◆ **EXERCISE GOAL**
Starting from the line that contains "pink cactus: 4 -> 8", reproduce each line exactly through the end of the material, and include no other lines.

◆ **DATA TO PROCESS**
=== Section Start ===

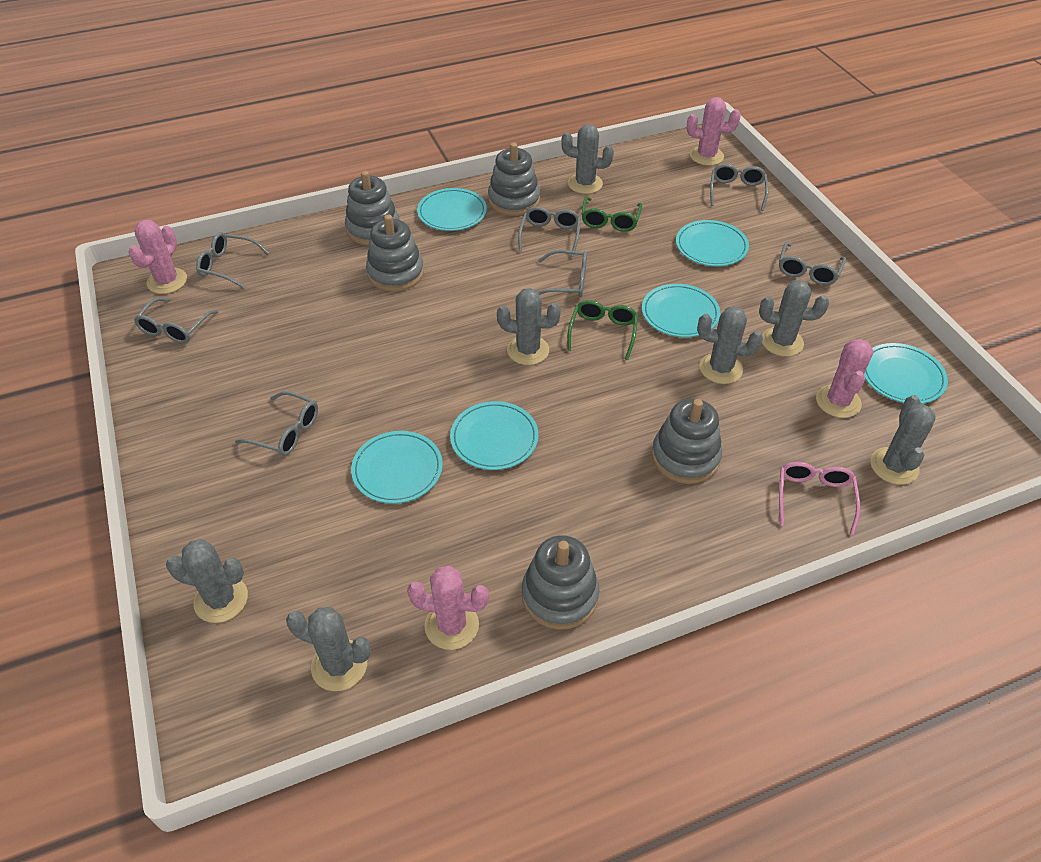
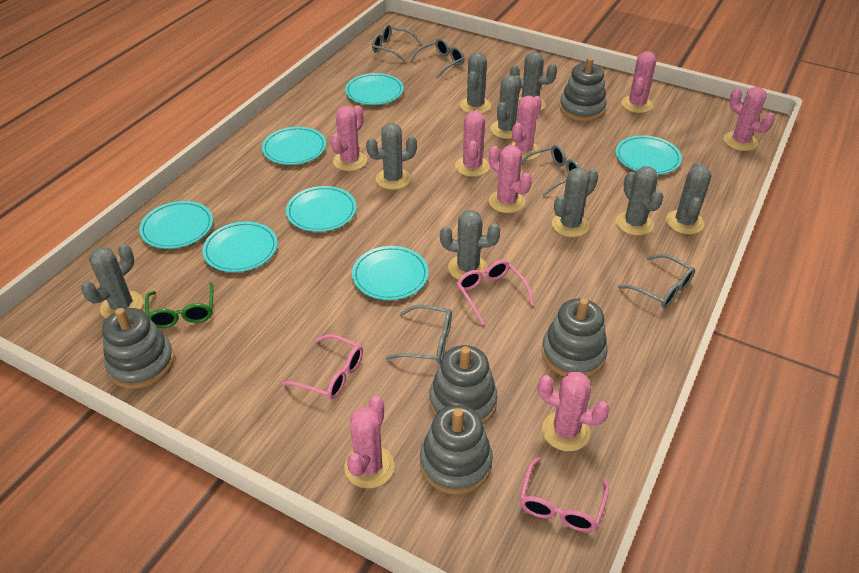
green glasses: 2 -> 1
grey cactus: 7 -> 9
grey glasses: 7 -> 5
pink cactus: 4 -> 8
pink glasses: 1 -> 3
turquoise plate: 6 -> 7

=== Section End ===

◆ **WRITTEN RESPONSE**
pink cactus: 4 -> 8
pink glasses: 1 -> 3
turquoise plate: 6 -> 7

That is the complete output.